Problem description:
For every record that follows, transcribe the text exactly and leave any image out.

Available data:
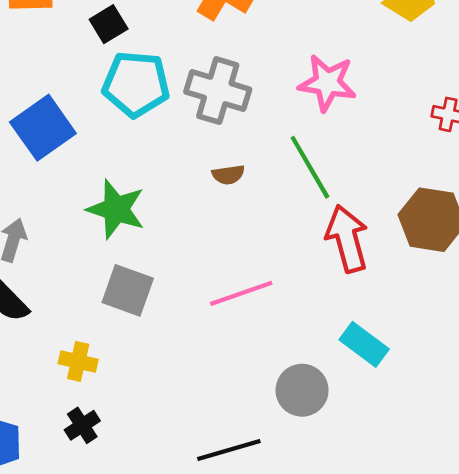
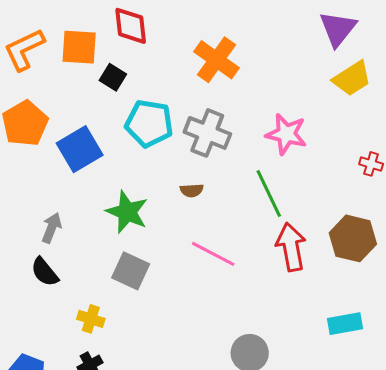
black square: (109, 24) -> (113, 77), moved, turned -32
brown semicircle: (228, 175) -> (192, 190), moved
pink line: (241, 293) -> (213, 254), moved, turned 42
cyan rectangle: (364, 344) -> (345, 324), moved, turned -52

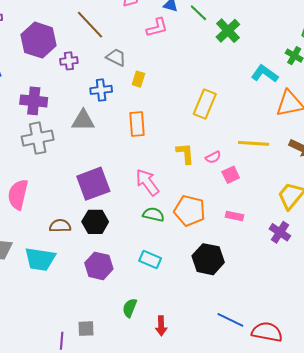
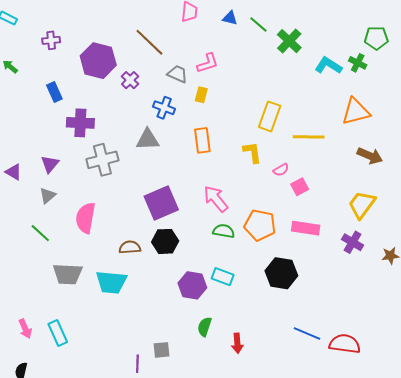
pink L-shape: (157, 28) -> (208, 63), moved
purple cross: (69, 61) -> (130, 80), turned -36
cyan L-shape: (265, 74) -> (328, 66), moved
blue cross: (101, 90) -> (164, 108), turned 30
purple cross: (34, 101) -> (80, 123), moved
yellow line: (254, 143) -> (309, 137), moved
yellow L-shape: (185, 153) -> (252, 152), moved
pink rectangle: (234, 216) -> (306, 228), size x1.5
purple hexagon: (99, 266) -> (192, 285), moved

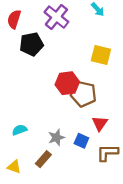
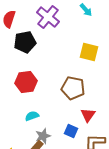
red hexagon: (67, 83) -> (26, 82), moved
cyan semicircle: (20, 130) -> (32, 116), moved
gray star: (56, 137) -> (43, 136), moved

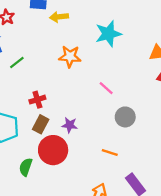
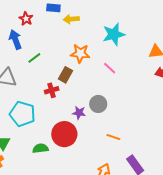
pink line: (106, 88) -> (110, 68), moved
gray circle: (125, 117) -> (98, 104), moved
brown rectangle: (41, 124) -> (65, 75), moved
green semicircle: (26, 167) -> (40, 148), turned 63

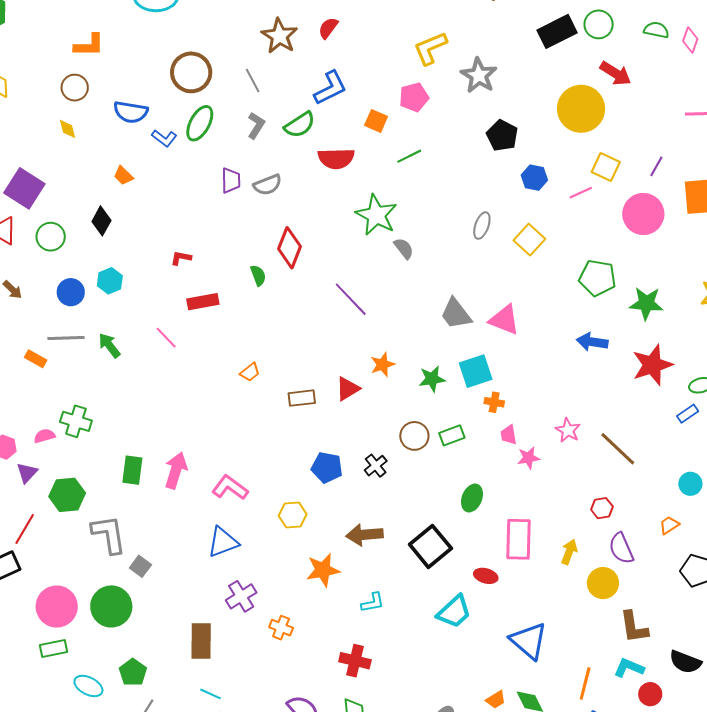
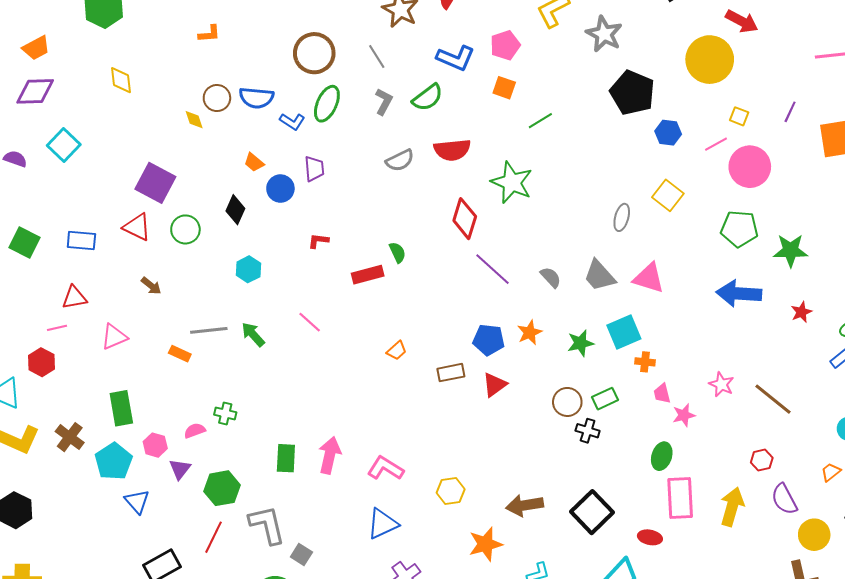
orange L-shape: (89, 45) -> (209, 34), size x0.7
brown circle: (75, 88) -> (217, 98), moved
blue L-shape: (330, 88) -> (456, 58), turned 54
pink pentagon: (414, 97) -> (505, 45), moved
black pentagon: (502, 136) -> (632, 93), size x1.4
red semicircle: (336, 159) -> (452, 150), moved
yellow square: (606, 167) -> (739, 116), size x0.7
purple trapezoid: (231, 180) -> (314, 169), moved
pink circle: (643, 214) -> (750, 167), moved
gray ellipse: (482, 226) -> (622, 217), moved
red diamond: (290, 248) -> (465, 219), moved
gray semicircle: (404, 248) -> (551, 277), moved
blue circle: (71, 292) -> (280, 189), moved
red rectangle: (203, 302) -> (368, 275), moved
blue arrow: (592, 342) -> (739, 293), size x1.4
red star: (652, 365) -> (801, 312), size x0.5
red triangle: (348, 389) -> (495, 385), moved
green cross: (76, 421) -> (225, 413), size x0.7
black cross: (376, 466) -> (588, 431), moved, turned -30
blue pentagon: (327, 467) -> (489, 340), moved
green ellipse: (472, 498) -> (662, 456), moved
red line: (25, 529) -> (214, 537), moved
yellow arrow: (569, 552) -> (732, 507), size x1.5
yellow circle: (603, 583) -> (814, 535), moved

Answer for this exercise:
black square: (109, 24) -> (113, 77), moved, turned -32
brown semicircle: (228, 175) -> (192, 190), moved
pink line: (241, 293) -> (213, 254), moved, turned 42
cyan rectangle: (364, 344) -> (345, 324), moved, turned -52

pink L-shape: (157, 28) -> (208, 63), moved
purple cross: (69, 61) -> (130, 80), turned -36
cyan L-shape: (265, 74) -> (328, 66), moved
blue cross: (101, 90) -> (164, 108), turned 30
purple cross: (34, 101) -> (80, 123), moved
yellow line: (254, 143) -> (309, 137), moved
yellow L-shape: (185, 153) -> (252, 152), moved
pink rectangle: (234, 216) -> (306, 228), size x1.5
purple hexagon: (99, 266) -> (192, 285), moved

red hexagon: (67, 83) -> (26, 82), moved
cyan semicircle: (20, 130) -> (32, 116), moved
gray star: (56, 137) -> (43, 136), moved

pink line: (106, 88) -> (110, 68), moved
gray circle: (125, 117) -> (98, 104), moved
brown rectangle: (41, 124) -> (65, 75), moved
green semicircle: (26, 167) -> (40, 148), turned 63

orange L-shape: (89, 45) -> (209, 34), size x0.7
brown circle: (75, 88) -> (217, 98), moved
blue L-shape: (330, 88) -> (456, 58), turned 54
pink pentagon: (414, 97) -> (505, 45), moved
black pentagon: (502, 136) -> (632, 93), size x1.4
red semicircle: (336, 159) -> (452, 150), moved
yellow square: (606, 167) -> (739, 116), size x0.7
purple trapezoid: (231, 180) -> (314, 169), moved
pink circle: (643, 214) -> (750, 167), moved
gray ellipse: (482, 226) -> (622, 217), moved
red diamond: (290, 248) -> (465, 219), moved
gray semicircle: (404, 248) -> (551, 277), moved
blue circle: (71, 292) -> (280, 189), moved
red rectangle: (203, 302) -> (368, 275), moved
blue arrow: (592, 342) -> (739, 293), size x1.4
red star: (652, 365) -> (801, 312), size x0.5
red triangle: (348, 389) -> (495, 385), moved
green cross: (76, 421) -> (225, 413), size x0.7
black cross: (376, 466) -> (588, 431), moved, turned -30
blue pentagon: (327, 467) -> (489, 340), moved
green ellipse: (472, 498) -> (662, 456), moved
red line: (25, 529) -> (214, 537), moved
yellow arrow: (569, 552) -> (732, 507), size x1.5
yellow circle: (603, 583) -> (814, 535), moved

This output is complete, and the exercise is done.